## ABOUT THIS TASK
Nothing before the line containing "green arrow: (63, 144)" should appear; please restate that line and every later line word for word through the end of the listing.

### DATA FOR THE TASK

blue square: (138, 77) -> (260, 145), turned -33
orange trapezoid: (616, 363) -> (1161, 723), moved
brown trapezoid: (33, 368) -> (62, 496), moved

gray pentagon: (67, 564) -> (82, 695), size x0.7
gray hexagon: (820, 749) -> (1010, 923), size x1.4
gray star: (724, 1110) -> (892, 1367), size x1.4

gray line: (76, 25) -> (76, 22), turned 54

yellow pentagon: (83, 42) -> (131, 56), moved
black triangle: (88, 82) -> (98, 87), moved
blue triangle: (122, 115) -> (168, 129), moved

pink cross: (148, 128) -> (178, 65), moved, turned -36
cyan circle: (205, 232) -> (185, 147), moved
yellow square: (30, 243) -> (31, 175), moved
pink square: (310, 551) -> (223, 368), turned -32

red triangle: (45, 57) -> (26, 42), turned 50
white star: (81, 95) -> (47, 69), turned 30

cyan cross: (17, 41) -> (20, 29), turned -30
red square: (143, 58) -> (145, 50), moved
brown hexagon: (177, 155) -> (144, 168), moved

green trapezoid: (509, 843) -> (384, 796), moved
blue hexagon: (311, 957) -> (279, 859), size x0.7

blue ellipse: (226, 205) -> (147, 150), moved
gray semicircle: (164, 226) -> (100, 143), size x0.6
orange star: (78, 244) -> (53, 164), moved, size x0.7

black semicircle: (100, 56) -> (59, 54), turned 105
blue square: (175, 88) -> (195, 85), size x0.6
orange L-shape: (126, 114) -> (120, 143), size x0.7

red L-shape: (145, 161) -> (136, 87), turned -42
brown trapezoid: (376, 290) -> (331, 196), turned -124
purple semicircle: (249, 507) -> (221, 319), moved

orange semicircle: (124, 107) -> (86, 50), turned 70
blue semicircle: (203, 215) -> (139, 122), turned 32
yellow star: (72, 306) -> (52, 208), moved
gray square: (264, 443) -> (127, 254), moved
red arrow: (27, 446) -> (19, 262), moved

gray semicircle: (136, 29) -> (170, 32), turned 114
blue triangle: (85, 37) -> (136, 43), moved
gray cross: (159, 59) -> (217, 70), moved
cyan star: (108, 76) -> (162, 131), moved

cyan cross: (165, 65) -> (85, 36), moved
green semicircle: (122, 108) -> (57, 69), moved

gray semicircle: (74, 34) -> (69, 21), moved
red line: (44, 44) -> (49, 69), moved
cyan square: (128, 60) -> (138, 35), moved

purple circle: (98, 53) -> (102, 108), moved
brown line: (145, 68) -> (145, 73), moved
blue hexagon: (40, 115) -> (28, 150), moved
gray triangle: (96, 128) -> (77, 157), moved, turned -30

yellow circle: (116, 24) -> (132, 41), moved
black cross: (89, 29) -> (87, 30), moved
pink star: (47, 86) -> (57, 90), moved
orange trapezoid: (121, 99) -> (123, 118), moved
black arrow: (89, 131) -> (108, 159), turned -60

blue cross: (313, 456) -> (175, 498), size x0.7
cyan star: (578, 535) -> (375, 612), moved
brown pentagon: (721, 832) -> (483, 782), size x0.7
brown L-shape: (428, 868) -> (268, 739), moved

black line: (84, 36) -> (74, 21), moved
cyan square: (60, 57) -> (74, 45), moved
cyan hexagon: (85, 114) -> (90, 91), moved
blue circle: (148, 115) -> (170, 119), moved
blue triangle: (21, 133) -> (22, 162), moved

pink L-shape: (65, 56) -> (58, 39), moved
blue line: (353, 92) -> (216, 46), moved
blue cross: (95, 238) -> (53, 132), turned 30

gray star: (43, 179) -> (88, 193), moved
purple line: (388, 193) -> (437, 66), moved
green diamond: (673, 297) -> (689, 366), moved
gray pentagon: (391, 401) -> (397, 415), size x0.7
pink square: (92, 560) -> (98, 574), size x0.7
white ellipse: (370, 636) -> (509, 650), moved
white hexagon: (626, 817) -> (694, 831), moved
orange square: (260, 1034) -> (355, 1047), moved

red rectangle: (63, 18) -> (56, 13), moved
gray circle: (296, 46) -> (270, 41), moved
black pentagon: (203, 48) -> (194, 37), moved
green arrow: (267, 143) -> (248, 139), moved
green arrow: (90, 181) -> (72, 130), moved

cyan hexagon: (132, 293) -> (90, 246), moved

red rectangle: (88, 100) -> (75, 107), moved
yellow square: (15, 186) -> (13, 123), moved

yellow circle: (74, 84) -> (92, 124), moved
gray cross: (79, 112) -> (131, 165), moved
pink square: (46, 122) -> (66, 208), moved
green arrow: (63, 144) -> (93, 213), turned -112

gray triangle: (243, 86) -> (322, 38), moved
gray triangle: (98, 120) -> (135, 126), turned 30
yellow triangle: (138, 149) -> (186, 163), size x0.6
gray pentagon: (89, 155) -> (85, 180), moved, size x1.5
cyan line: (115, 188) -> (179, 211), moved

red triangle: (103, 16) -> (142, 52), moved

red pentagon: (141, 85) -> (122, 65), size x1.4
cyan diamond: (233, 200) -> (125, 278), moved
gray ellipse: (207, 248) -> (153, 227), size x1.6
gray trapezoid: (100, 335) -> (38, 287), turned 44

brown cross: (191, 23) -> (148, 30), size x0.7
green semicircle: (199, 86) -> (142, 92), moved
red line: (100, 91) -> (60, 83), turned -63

######

## WORKED SOLUTION
green arrow: (63, 144) -> (93, 213), turned -112

gray triangle: (243, 86) -> (322, 38), moved
gray triangle: (98, 120) -> (135, 126), turned 30
yellow triangle: (138, 149) -> (186, 163), size x0.6
gray pentagon: (89, 155) -> (85, 180), moved, size x1.5
cyan line: (115, 188) -> (179, 211), moved

red triangle: (103, 16) -> (142, 52), moved

red pentagon: (141, 85) -> (122, 65), size x1.4
cyan diamond: (233, 200) -> (125, 278), moved
gray ellipse: (207, 248) -> (153, 227), size x1.6
gray trapezoid: (100, 335) -> (38, 287), turned 44

brown cross: (191, 23) -> (148, 30), size x0.7
green semicircle: (199, 86) -> (142, 92), moved
red line: (100, 91) -> (60, 83), turned -63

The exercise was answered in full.